[Opening Provided records section]
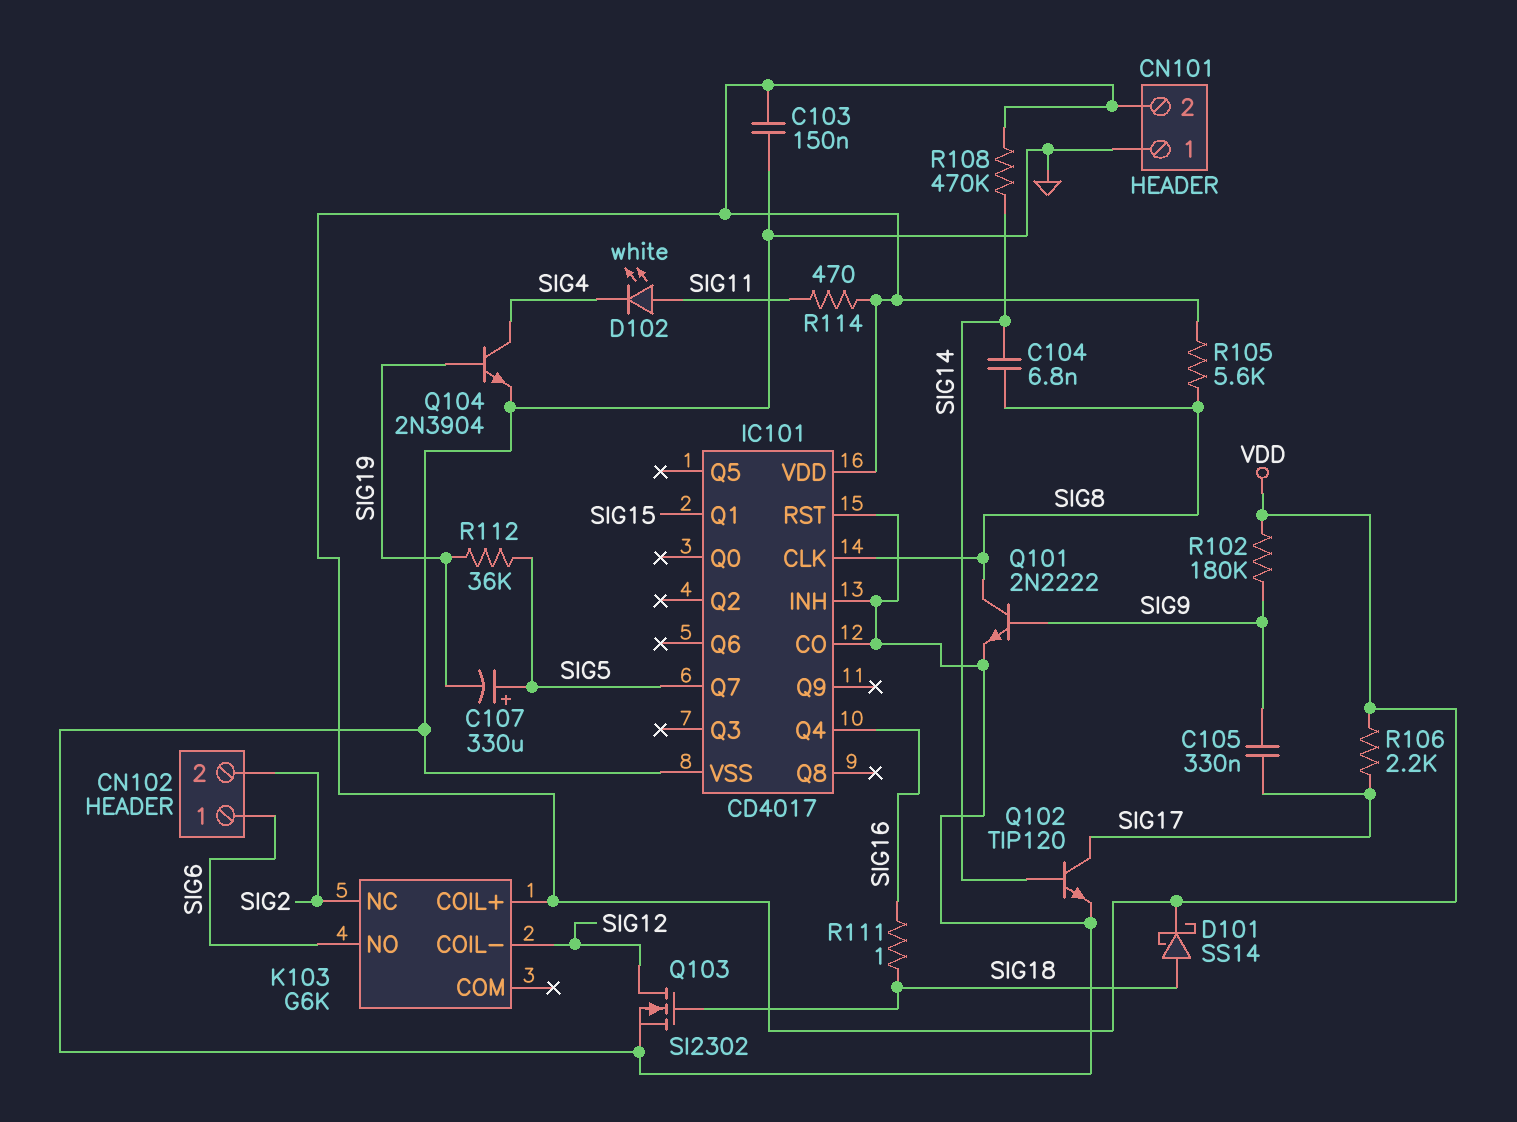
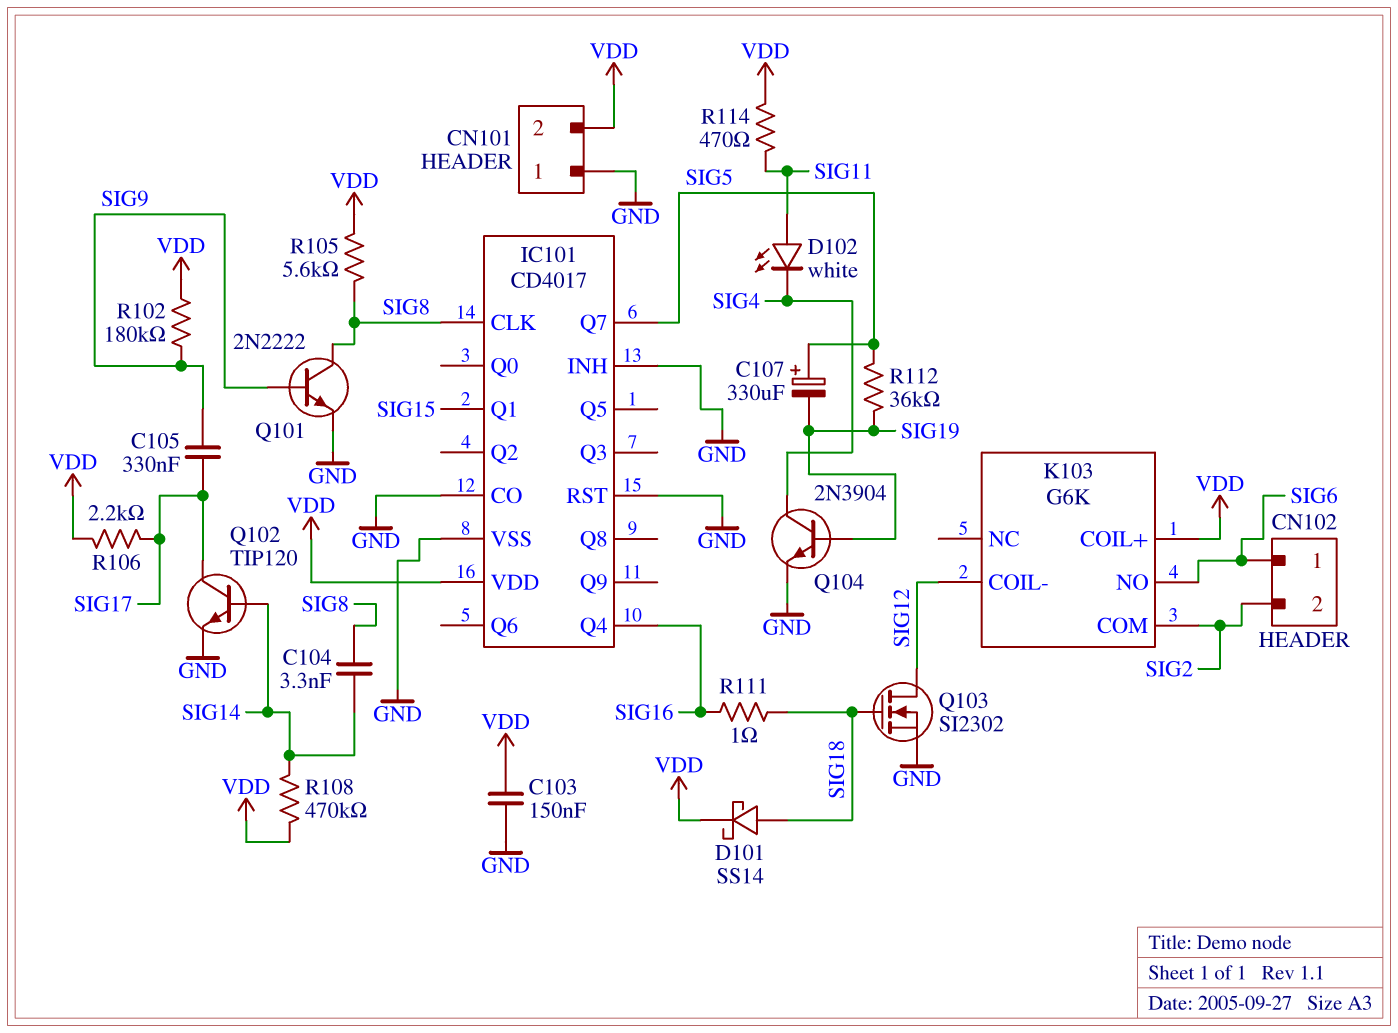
C104: 6.8nF (SIG8, SIG14) -> 3.3nF (SIG8, SIG14)
K103 pin COM: none -> SIG2
K103 pin NC: SIG2 -> none

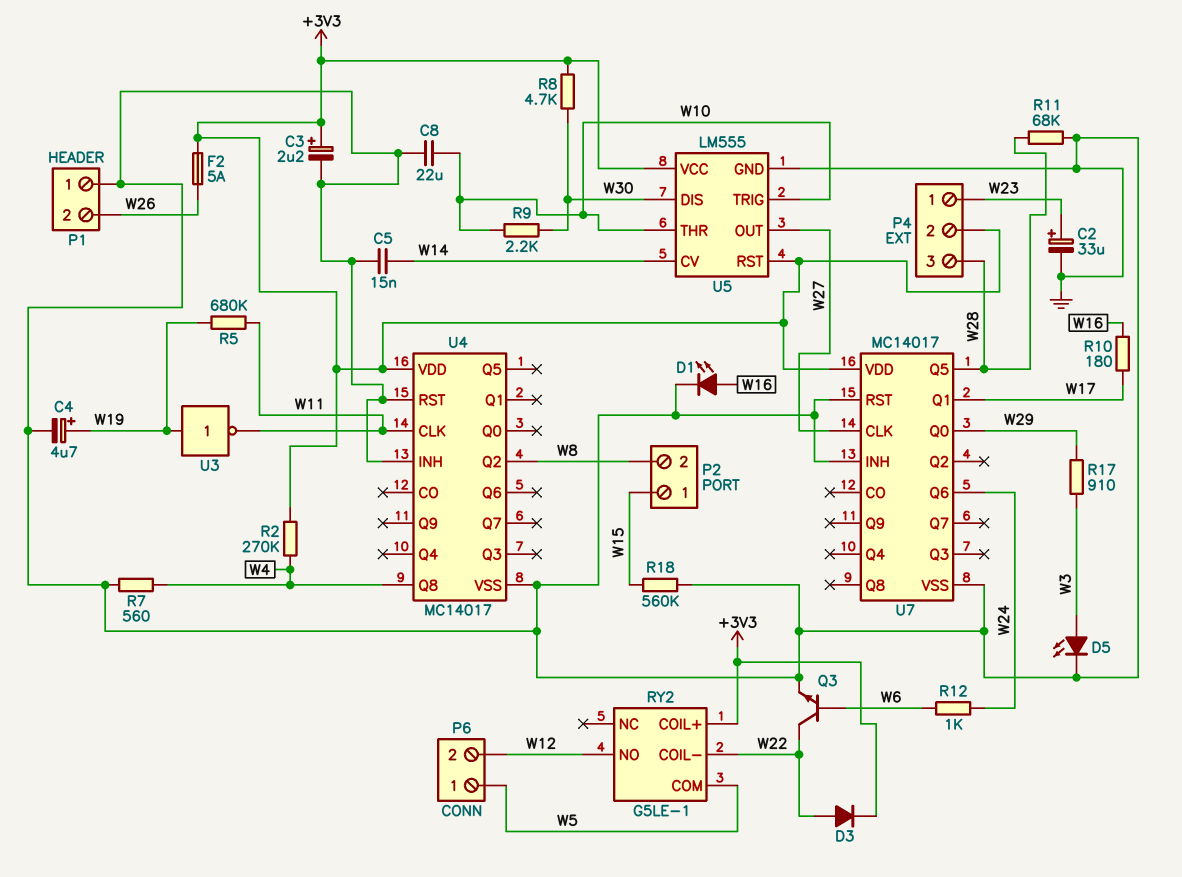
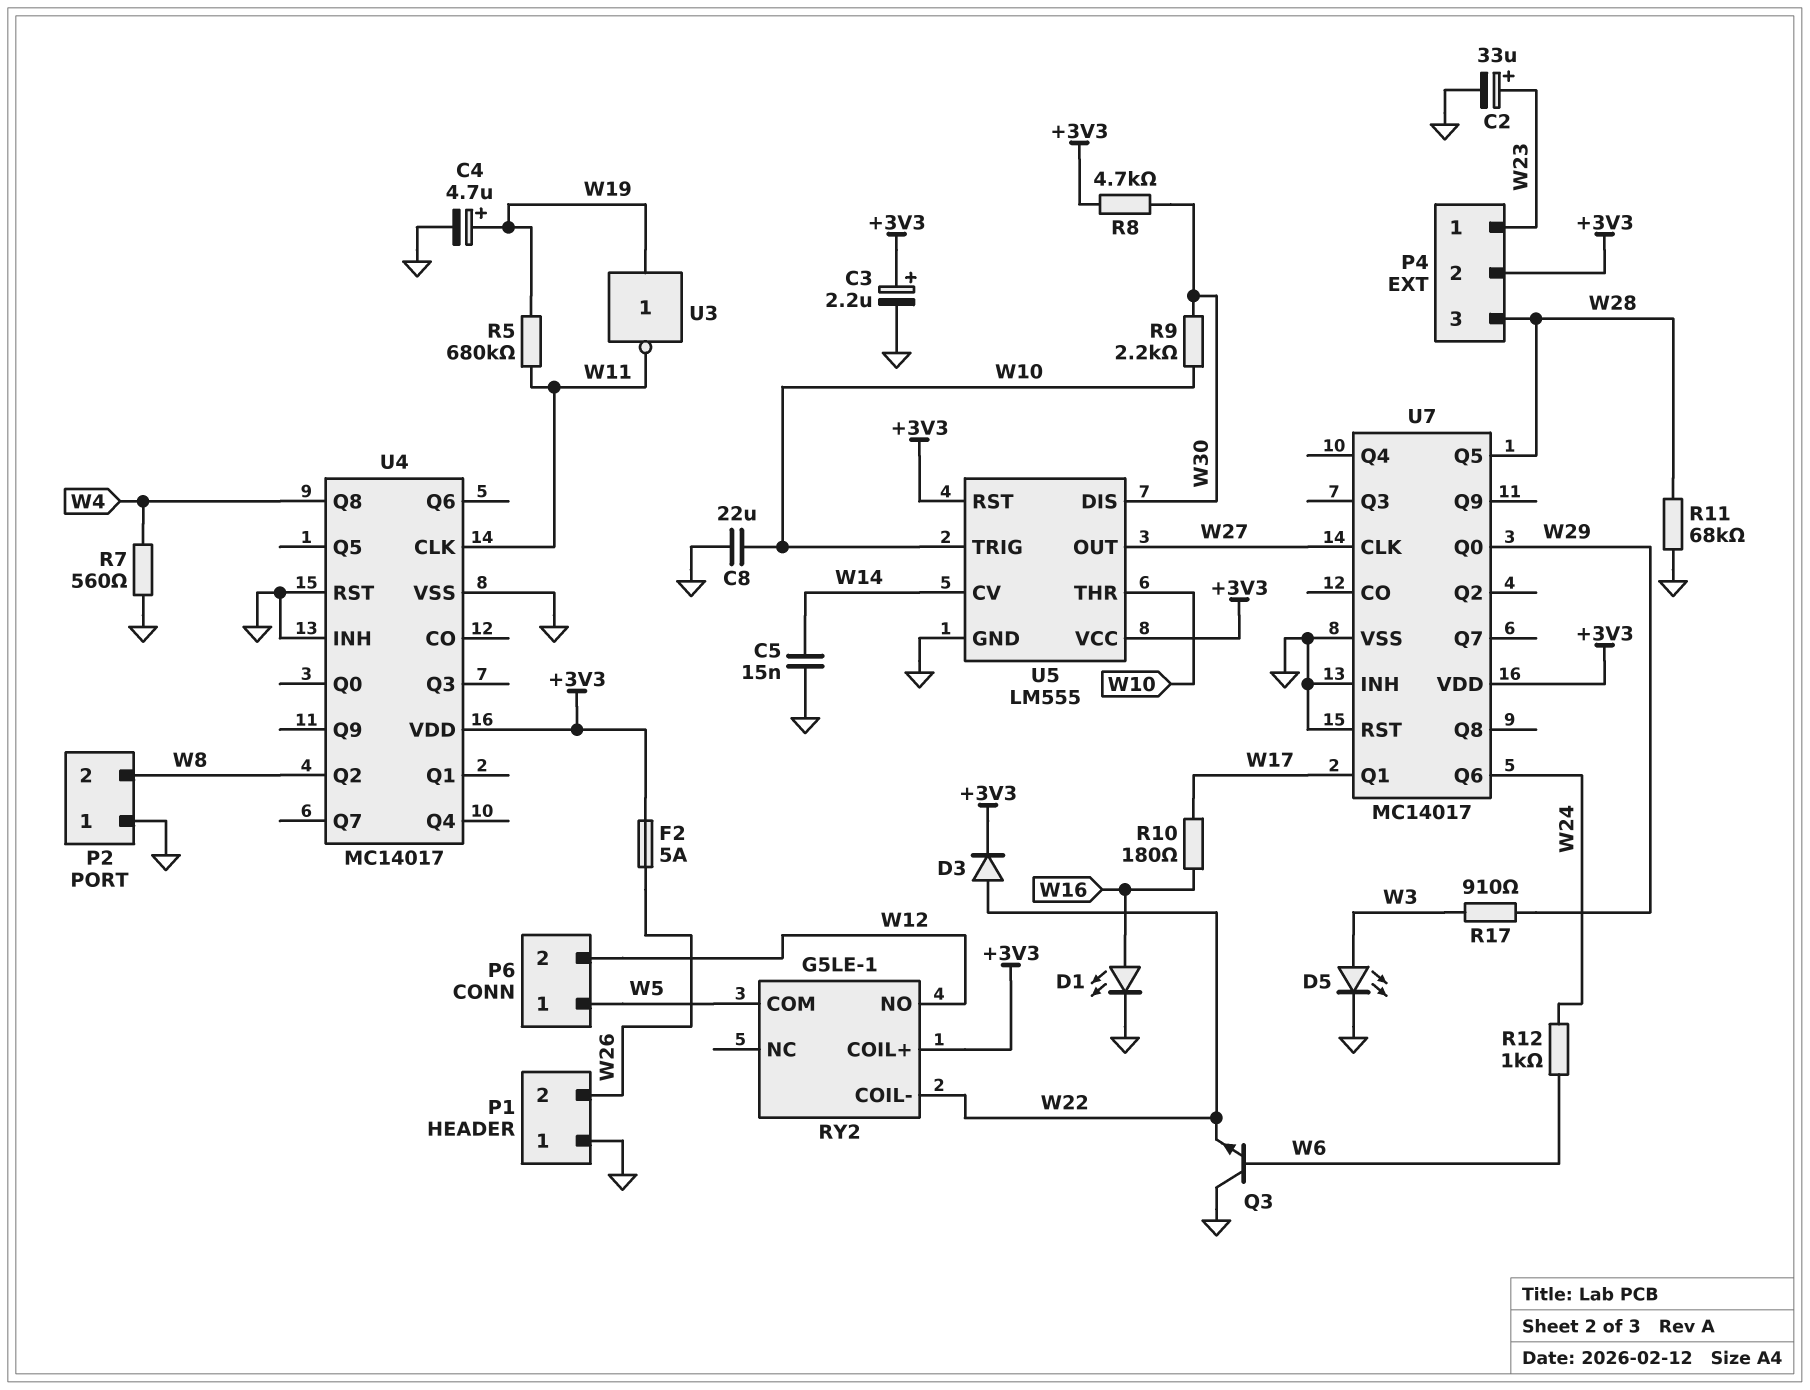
P2 pin 1: W15 -> GND
Q3: NPN (B W6, C W22, E GND) -> NPN (B W6, C GND, E W22)
R2: 270k (+3V3, W4) -> none
R18: 560k (GND, W15) -> none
[Closing Provided records section]
Drop the pictures and give every line above again exactly.

C104: 6.8nF (SIG8, SIG14) -> 3.3nF (SIG8, SIG14)
K103 pin COM: none -> SIG2
K103 pin NC: SIG2 -> none

P2 pin 1: W15 -> GND
Q3: NPN (B W6, C W22, E GND) -> NPN (B W6, C GND, E W22)
R2: 270k (+3V3, W4) -> none
R18: 560k (GND, W15) -> none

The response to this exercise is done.